Colored geometric primitive data
::::

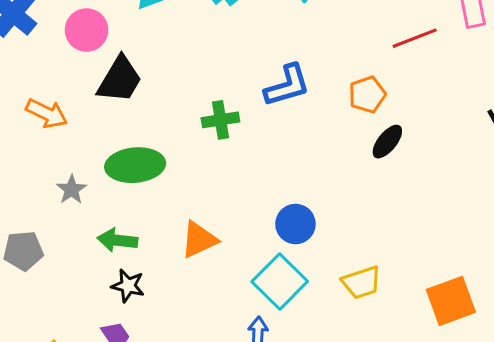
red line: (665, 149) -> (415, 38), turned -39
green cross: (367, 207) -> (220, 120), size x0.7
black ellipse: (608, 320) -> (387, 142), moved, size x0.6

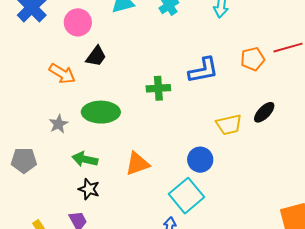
black trapezoid: (120, 80) -> (96, 56), size x0.7
orange pentagon: (367, 95) -> (253, 59), moved
orange arrow: (47, 113) -> (62, 74), moved
yellow trapezoid: (361, 282) -> (229, 125), moved

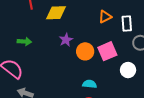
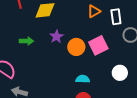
green arrow: (24, 42) -> (26, 41), moved
white circle: (128, 70) -> (120, 73), moved

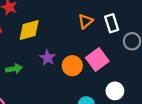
white circle: (120, 73) -> (115, 91), moved

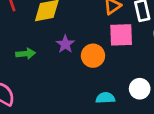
pink square: (97, 60) -> (121, 35), moved, turned 30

::::

• _Work instructions_
Lines from the entries that contain the string "circle" must be found and copied.

• _Answer below_
white circle: (128, 70) -> (120, 73), moved
white circle: (120, 73) -> (115, 91), moved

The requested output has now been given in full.